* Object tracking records
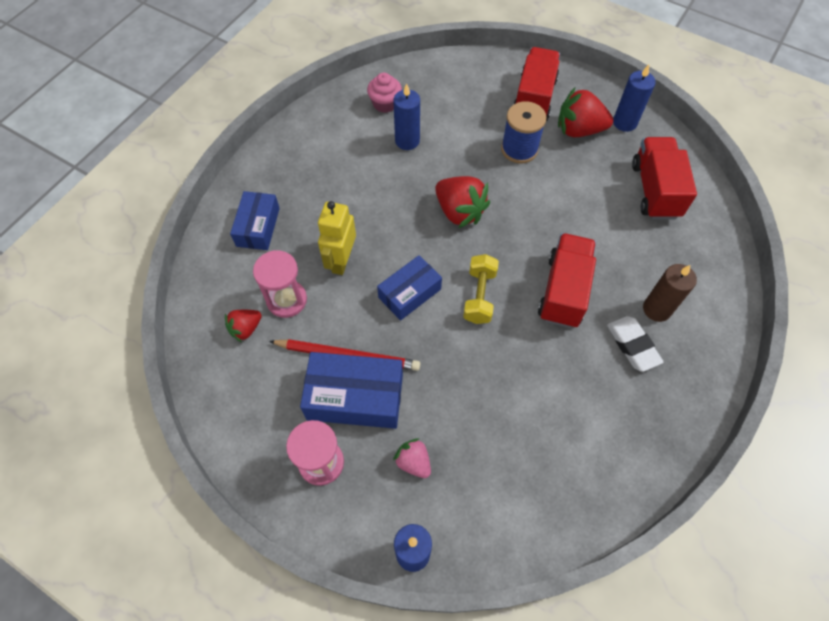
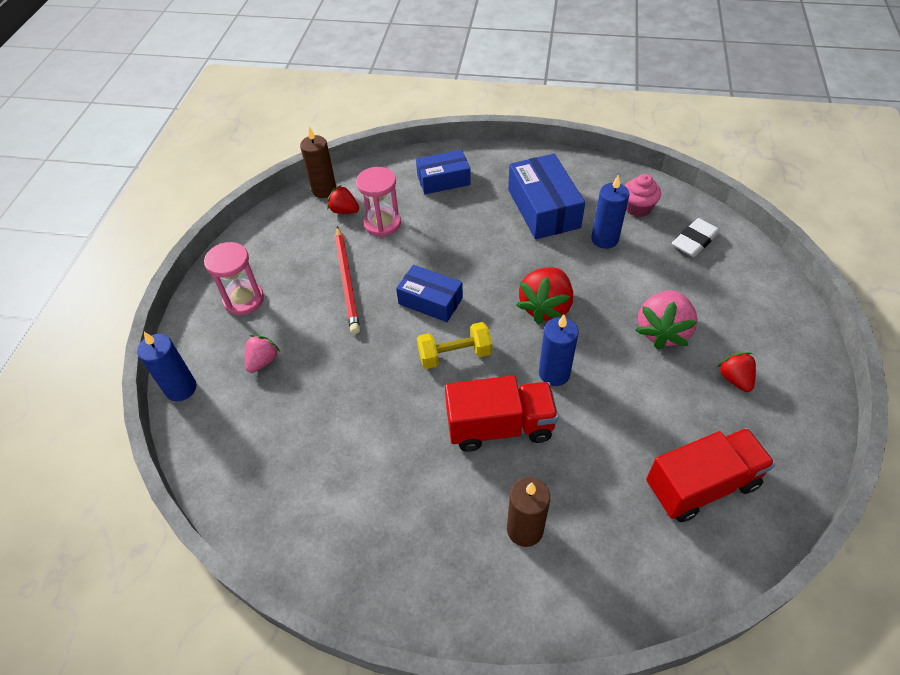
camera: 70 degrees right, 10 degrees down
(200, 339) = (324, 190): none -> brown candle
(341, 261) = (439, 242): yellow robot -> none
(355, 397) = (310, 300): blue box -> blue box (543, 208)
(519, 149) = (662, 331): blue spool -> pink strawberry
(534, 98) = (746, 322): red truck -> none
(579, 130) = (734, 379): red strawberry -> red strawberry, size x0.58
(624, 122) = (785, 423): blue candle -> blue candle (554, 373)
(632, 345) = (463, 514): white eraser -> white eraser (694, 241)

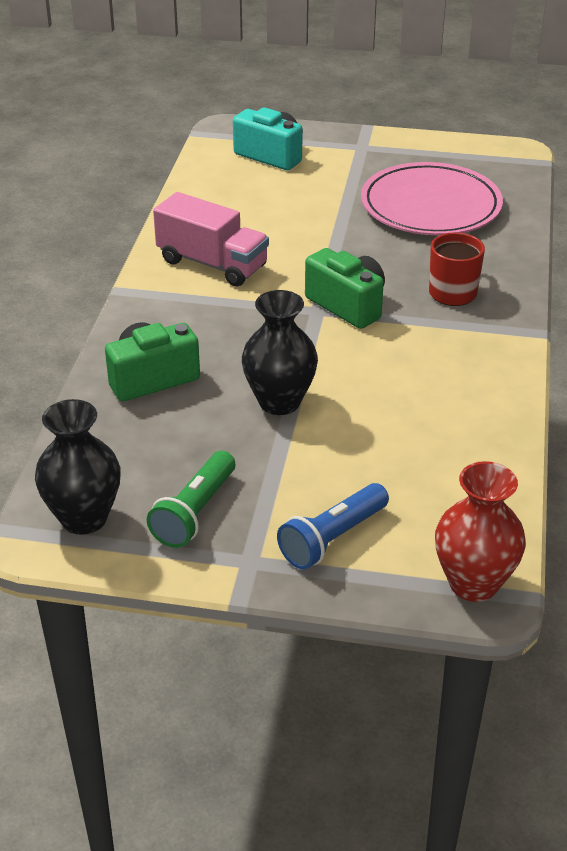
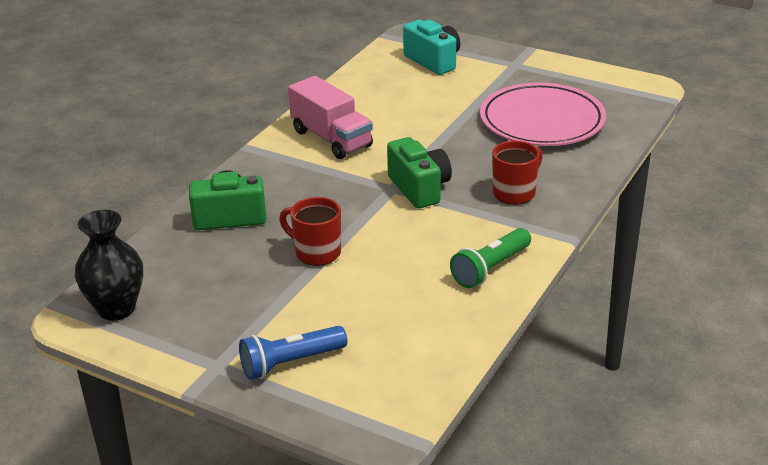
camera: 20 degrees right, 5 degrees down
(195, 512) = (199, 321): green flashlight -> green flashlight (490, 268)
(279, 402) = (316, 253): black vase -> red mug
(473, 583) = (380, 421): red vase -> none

* The task
An exact copy of the lines from the one with "(579, 130) = (734, 379): red" through the last line of the records, inclusive, is required, with all pictures left out.

* Response for this exercise
(579, 130) = (734, 379): red strawberry -> red strawberry, size x0.58
(624, 122) = (785, 423): blue candle -> blue candle (554, 373)
(632, 345) = (463, 514): white eraser -> white eraser (694, 241)

camera: 20 degrees right, 5 degrees down
(195, 512) = (199, 321): green flashlight -> green flashlight (490, 268)
(279, 402) = (316, 253): black vase -> red mug
(473, 583) = (380, 421): red vase -> none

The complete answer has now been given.